- Directions for this task: Go through the following data and transcribe exactly the stretch of lines from the one holding "change=insert; new=dinner fork" to the one holding "change=delete; old=duck (royal purple);", both included.

*** Records to use ***

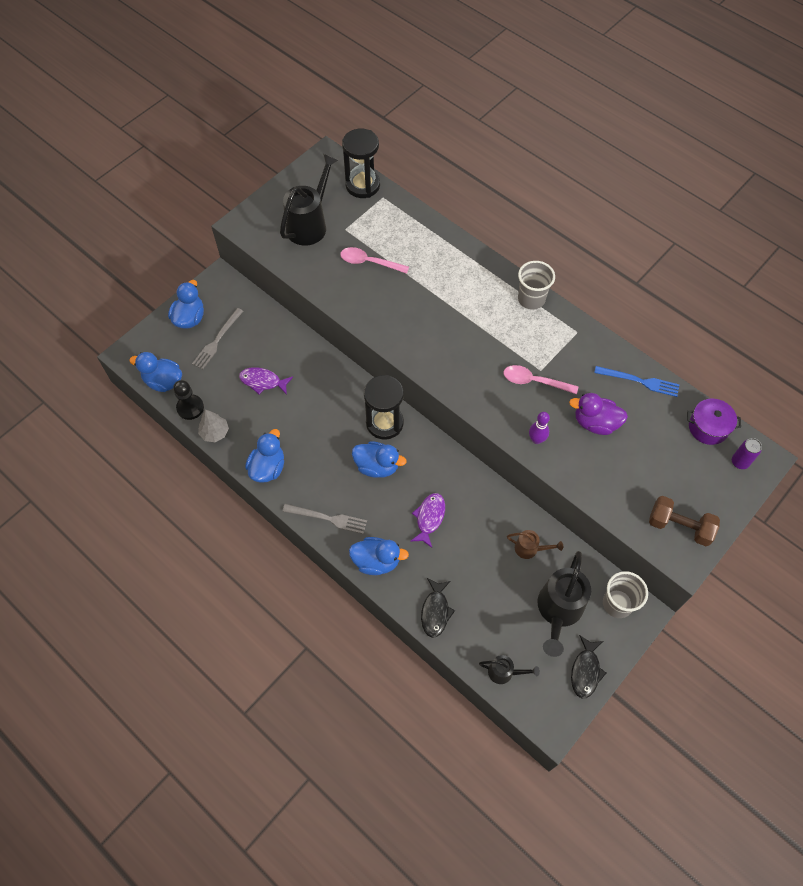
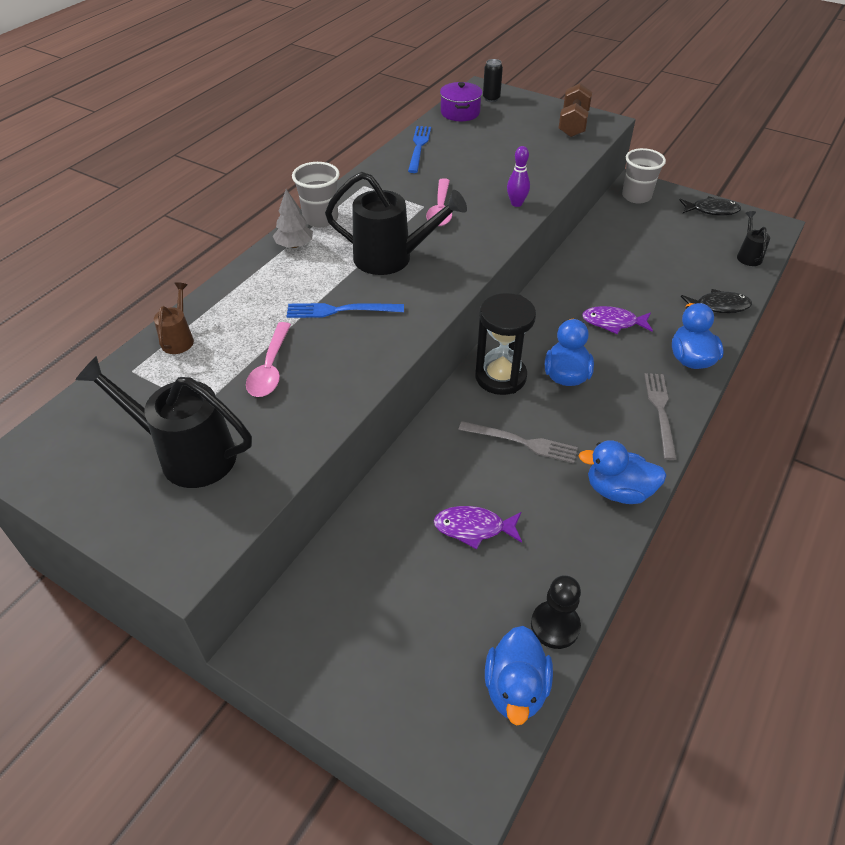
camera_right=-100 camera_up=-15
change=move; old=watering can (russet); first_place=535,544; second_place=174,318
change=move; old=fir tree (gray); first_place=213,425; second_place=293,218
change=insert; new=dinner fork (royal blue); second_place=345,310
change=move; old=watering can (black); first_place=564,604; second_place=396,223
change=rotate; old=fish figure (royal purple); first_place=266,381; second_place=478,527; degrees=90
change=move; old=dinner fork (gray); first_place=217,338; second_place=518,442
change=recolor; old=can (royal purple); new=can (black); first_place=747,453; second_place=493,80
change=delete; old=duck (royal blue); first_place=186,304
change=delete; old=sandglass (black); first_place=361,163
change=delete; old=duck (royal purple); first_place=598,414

*** End of Records to use ***
*** Records to use ***

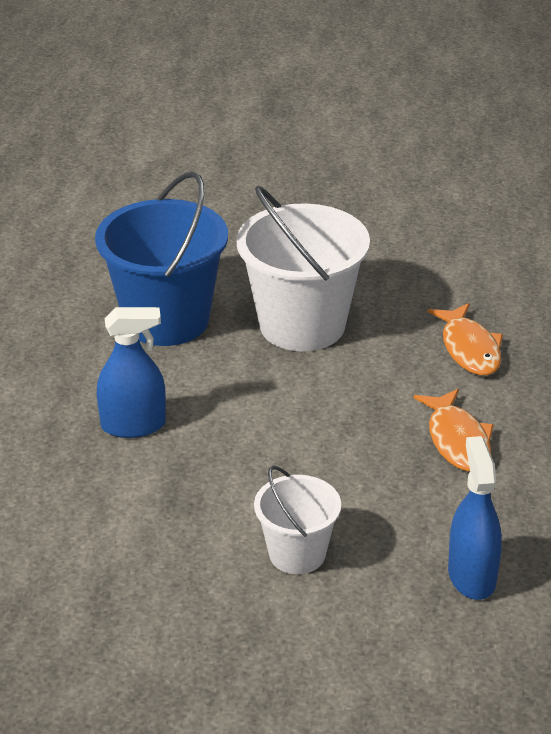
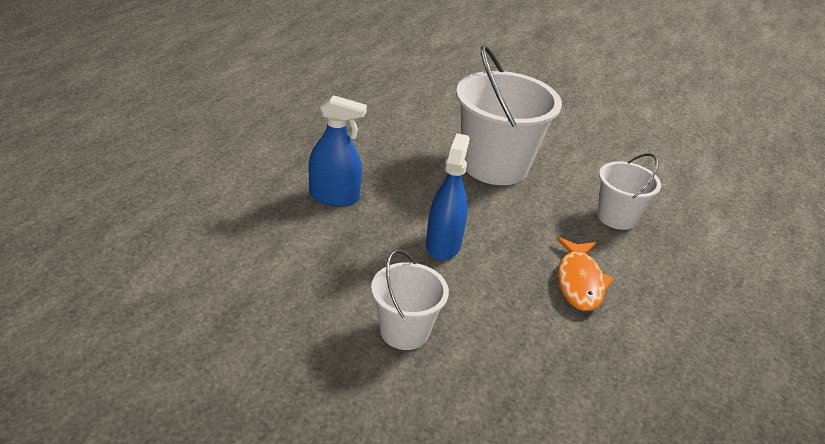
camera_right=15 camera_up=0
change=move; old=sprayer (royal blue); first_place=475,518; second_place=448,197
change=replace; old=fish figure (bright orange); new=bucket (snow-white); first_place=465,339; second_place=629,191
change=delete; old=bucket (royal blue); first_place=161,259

*** End of Records to use ***

- Task answer:
change=insert; new=dinner fork (royal blue); second_place=345,310
change=move; old=watering can (black); first_place=564,604; second_place=396,223
change=rotate; old=fish figure (royal purple); first_place=266,381; second_place=478,527; degrees=90
change=move; old=dinner fork (gray); first_place=217,338; second_place=518,442
change=recolor; old=can (royal purple); new=can (black); first_place=747,453; second_place=493,80
change=delete; old=duck (royal blue); first_place=186,304
change=delete; old=sandglass (black); first_place=361,163
change=delete; old=duck (royal purple); first_place=598,414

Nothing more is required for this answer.